▶ _Exercise objective_
From the line that contains "orange arrow: (176, 214)" to the last line of the data below, transcribe every line exactly. Do not include the pictures.

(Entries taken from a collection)

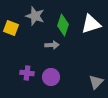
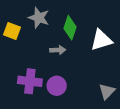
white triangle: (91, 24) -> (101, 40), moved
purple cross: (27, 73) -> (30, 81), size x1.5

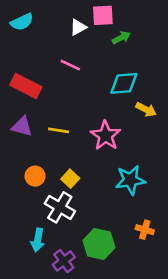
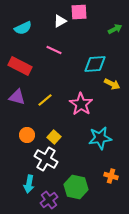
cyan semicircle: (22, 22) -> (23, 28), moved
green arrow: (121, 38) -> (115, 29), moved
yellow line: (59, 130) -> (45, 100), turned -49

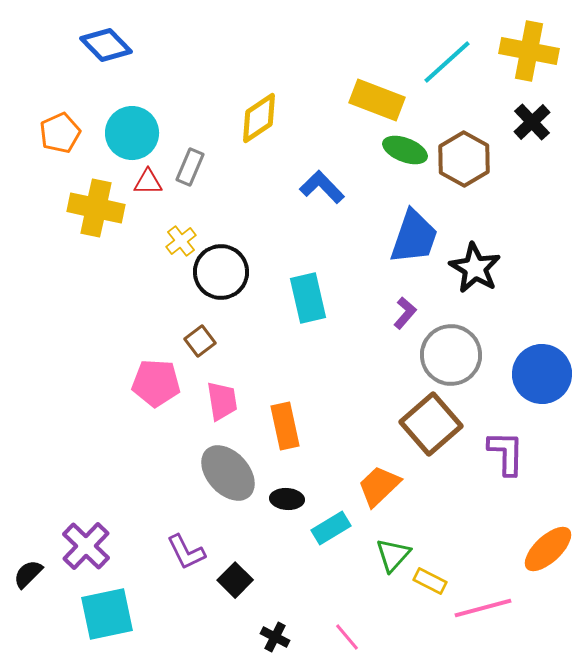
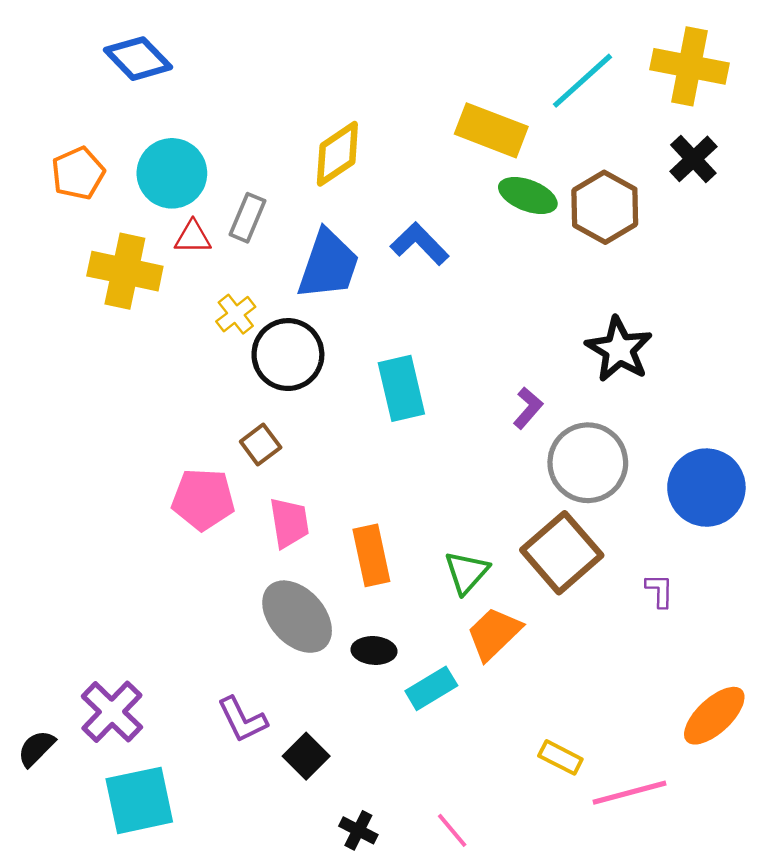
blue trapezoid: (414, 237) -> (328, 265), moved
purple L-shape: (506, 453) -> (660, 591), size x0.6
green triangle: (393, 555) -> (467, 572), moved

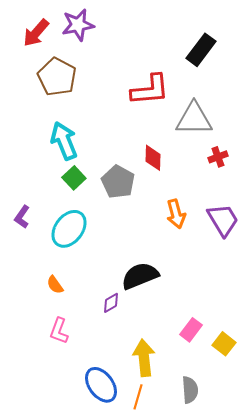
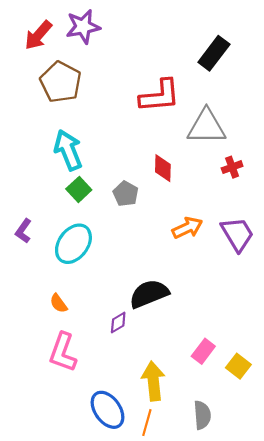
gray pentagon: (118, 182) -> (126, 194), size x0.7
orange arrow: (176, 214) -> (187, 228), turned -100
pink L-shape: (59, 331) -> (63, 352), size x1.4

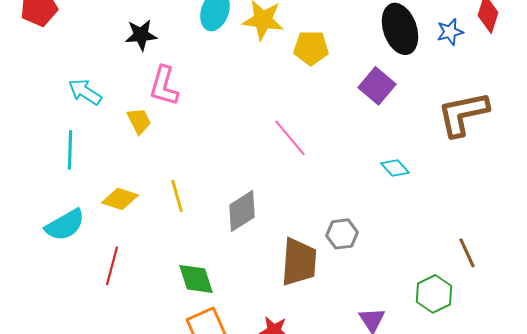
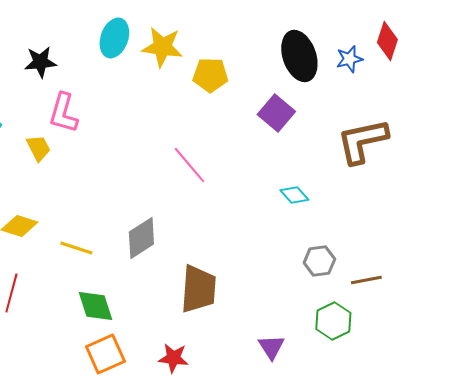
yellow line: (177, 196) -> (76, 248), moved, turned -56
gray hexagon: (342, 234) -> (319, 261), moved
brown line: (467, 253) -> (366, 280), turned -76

▶ _Written solution_
orange arrow: (176, 214) -> (187, 228), turned -100
pink L-shape: (59, 331) -> (63, 352), size x1.4

yellow line: (177, 196) -> (76, 248), moved, turned -56
gray hexagon: (342, 234) -> (319, 261), moved
brown line: (467, 253) -> (366, 280), turned -76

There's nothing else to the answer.